**Task instructions:** Repeat the entries below word for word, starting with the line containing "Question: Which point is farther" and continuing through the end of the entries. Leave the pictures out of your answer.
━━━
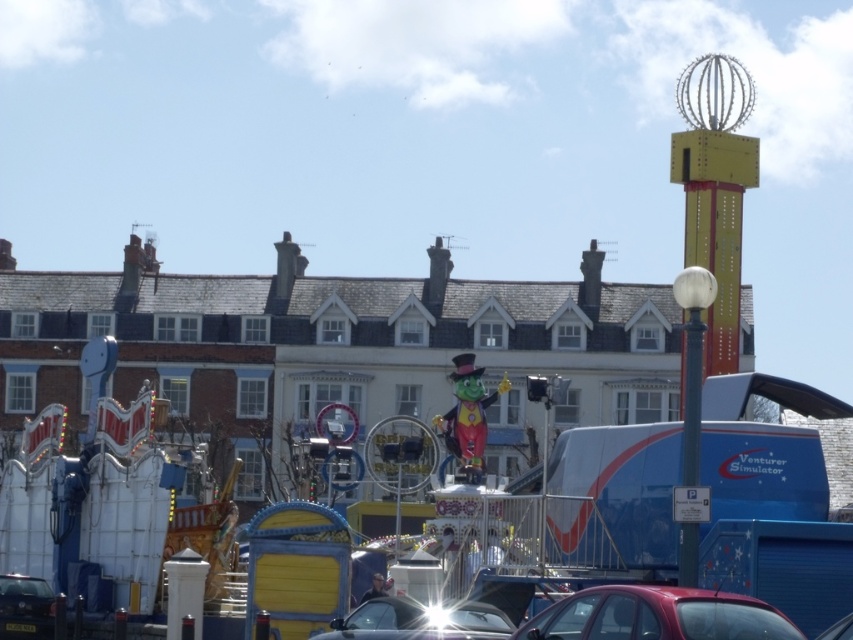
Question: Which of these objects is positioned closest to the shiny black car at center?

Choices:
 (A) shiny black car at lower left
 (B) shiny red car at lower right

Answer: (B)

Question: Observing the image, what is the correct spatial positioning of shiny red car at lower right in reference to shiny black car at lower left?

Choices:
 (A) right
 (B) left

Answer: (A)

Question: Does shiny black car at center have a smaller size compared to shiny black car at lower left?

Choices:
 (A) no
 (B) yes

Answer: (A)

Question: Does shiny black car at center appear on the right side of shiny black car at lower left?

Choices:
 (A) no
 (B) yes

Answer: (B)

Question: Which point is farther to the camera?

Choices:
 (A) (358, 616)
 (B) (573, 618)

Answer: (A)

Question: Which point is closer to the camera?

Choices:
 (A) (4, 609)
 (B) (576, 595)

Answer: (B)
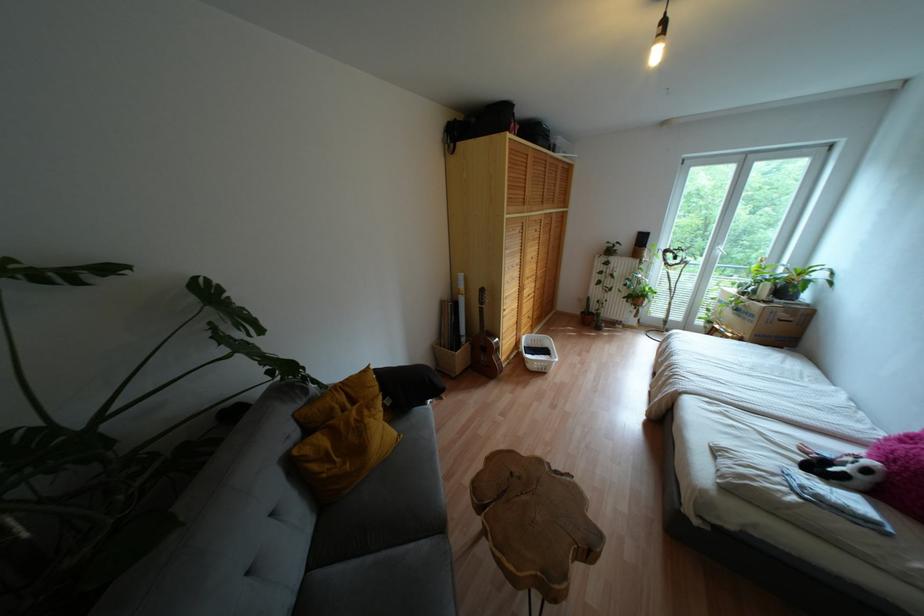
Locate an element on the screen. radiator valve knob is located at coordinates (616, 309).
━━━
**Answer for this exercise:**
Question: Which point is farther to the camera?

Choices:
 (A) (358, 616)
 (B) (573, 618)

Answer: (A)

Question: Which point is closer to the camera?

Choices:
 (A) (4, 609)
 (B) (576, 595)

Answer: (B)
Locate an element on the screen. radiator valve knob is located at coordinates (616, 309).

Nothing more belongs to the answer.